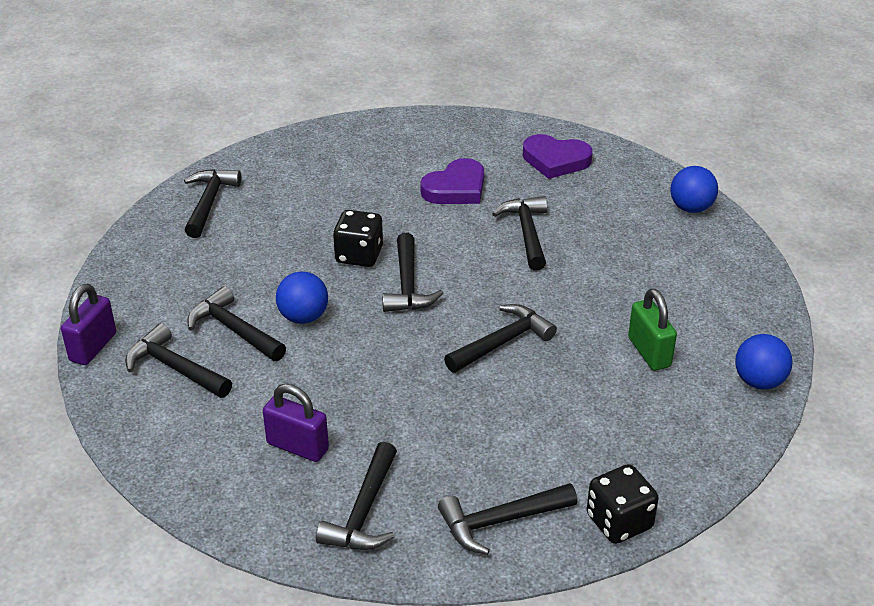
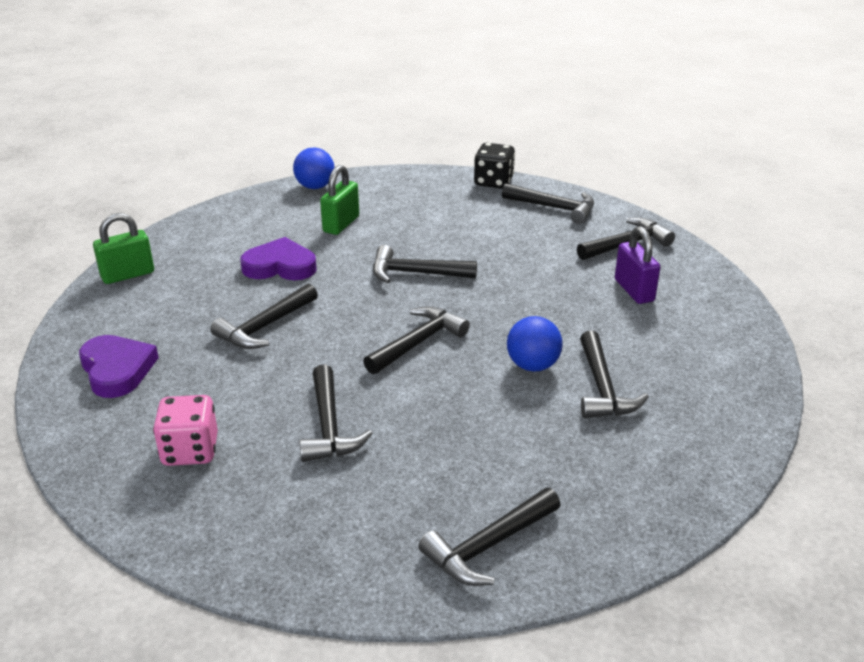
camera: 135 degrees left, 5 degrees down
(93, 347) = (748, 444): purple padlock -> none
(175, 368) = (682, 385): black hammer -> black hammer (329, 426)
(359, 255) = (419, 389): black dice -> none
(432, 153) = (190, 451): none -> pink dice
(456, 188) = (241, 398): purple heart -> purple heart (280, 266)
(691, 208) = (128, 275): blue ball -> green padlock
...
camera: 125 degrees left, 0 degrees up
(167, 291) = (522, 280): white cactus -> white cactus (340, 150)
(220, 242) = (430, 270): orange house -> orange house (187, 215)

_YOUR OBJECTIVE_. Print exactly the lines above from the one with "(359, 255) = (419, 389): black dice -> none" to the one with "(691, 208) = (128, 275): blue", including both.

_RESPONSE_.
(359, 255) = (419, 389): black dice -> none
(432, 153) = (190, 451): none -> pink dice
(456, 188) = (241, 398): purple heart -> purple heart (280, 266)
(691, 208) = (128, 275): blue ball -> green padlock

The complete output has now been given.